== Recorded information

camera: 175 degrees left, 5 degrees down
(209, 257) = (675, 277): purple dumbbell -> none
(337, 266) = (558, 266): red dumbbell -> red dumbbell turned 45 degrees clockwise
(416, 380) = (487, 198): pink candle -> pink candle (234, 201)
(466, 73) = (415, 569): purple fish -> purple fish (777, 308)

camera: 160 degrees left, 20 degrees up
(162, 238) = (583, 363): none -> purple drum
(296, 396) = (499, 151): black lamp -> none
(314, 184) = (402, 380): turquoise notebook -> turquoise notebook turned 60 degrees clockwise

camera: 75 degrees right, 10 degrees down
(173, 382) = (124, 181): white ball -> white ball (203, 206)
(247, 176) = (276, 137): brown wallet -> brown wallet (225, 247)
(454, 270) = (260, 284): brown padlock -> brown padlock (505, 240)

====

Problem details: Repeat the entries above verbatim, but only from the line that has "(209, 257) = (675, 277): purple" down to the line that has "camera: 75 degrees right, 10 degrees down", inclusive.

Task result:
(209, 257) = (675, 277): purple dumbbell -> none
(337, 266) = (558, 266): red dumbbell -> red dumbbell turned 45 degrees clockwise
(416, 380) = (487, 198): pink candle -> pink candle (234, 201)
(466, 73) = (415, 569): purple fish -> purple fish (777, 308)

camera: 160 degrees left, 20 degrees up
(162, 238) = (583, 363): none -> purple drum
(296, 396) = (499, 151): black lamp -> none
(314, 184) = (402, 380): turquoise notebook -> turquoise notebook turned 60 degrees clockwise

camera: 75 degrees right, 10 degrees down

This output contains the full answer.